▶ **PROBLEM REQUIREMENTS**
Your task is to copy every line of the entries that holds the word "yellow".

--*--

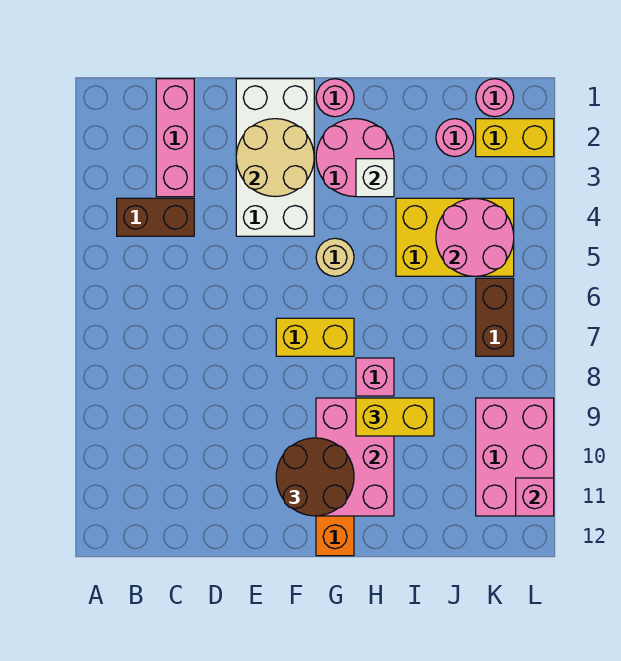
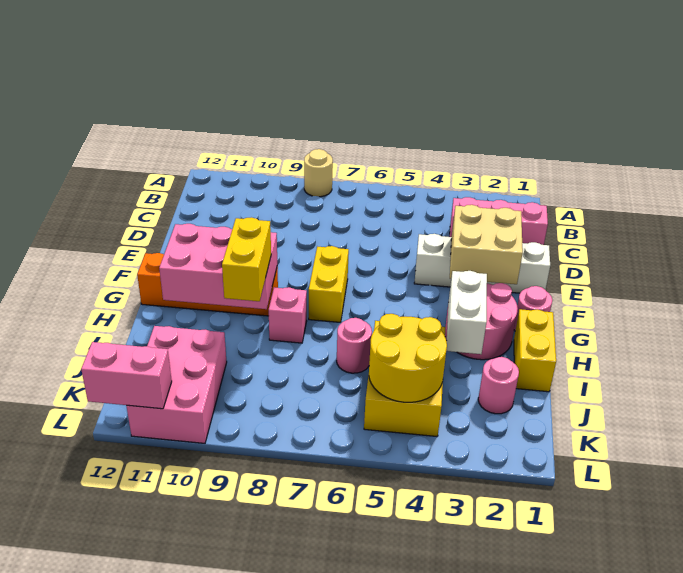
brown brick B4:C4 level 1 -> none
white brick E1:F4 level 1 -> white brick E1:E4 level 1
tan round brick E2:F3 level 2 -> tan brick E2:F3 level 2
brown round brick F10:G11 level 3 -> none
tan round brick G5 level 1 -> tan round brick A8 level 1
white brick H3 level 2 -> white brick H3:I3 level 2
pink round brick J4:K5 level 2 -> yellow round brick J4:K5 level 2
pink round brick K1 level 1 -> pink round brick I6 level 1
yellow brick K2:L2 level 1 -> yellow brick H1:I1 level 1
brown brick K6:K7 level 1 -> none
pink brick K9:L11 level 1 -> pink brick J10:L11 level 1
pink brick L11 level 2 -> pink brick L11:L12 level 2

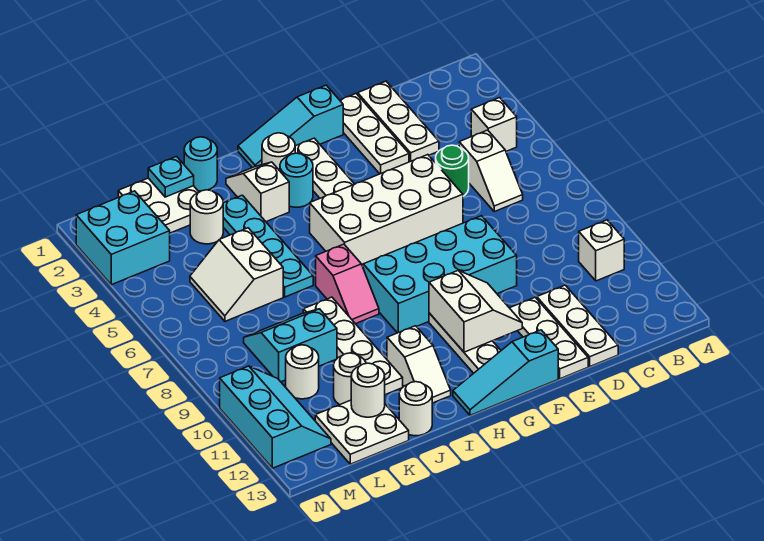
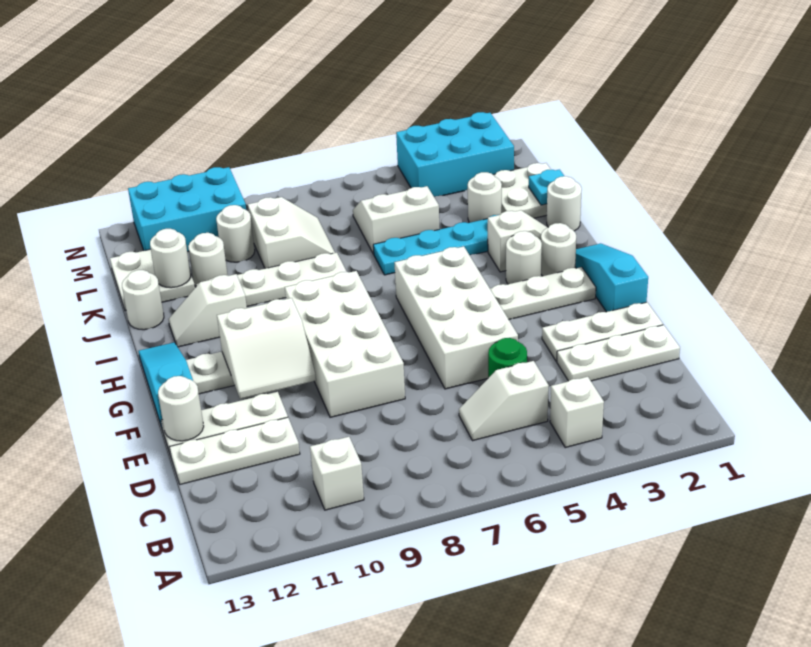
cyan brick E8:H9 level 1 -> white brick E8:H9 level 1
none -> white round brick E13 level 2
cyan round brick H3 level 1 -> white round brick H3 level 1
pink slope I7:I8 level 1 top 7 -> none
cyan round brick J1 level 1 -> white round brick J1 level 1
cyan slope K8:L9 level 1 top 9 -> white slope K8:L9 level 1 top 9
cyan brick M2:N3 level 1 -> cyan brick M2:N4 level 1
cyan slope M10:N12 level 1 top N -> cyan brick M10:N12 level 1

--*--

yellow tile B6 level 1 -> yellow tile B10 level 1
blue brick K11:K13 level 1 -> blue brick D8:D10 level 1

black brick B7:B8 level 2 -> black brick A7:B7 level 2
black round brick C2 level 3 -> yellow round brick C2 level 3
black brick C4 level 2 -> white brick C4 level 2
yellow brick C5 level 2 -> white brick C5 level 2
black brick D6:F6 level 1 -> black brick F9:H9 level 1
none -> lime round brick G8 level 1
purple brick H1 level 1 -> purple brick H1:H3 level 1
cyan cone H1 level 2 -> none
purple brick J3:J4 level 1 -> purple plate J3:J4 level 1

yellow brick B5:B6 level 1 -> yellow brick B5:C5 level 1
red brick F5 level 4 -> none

--*--

▶ **EXERCISE OUTPUT**
pink round brick J4:K5 level 2 -> yellow round brick J4:K5 level 2
yellow brick K2:L2 level 1 -> yellow brick H1:I1 level 1
yellow tile B6 level 1 -> yellow tile B10 level 1
black round brick C2 level 3 -> yellow round brick C2 level 3
yellow brick C5 level 2 -> white brick C5 level 2
yellow brick B5:B6 level 1 -> yellow brick B5:C5 level 1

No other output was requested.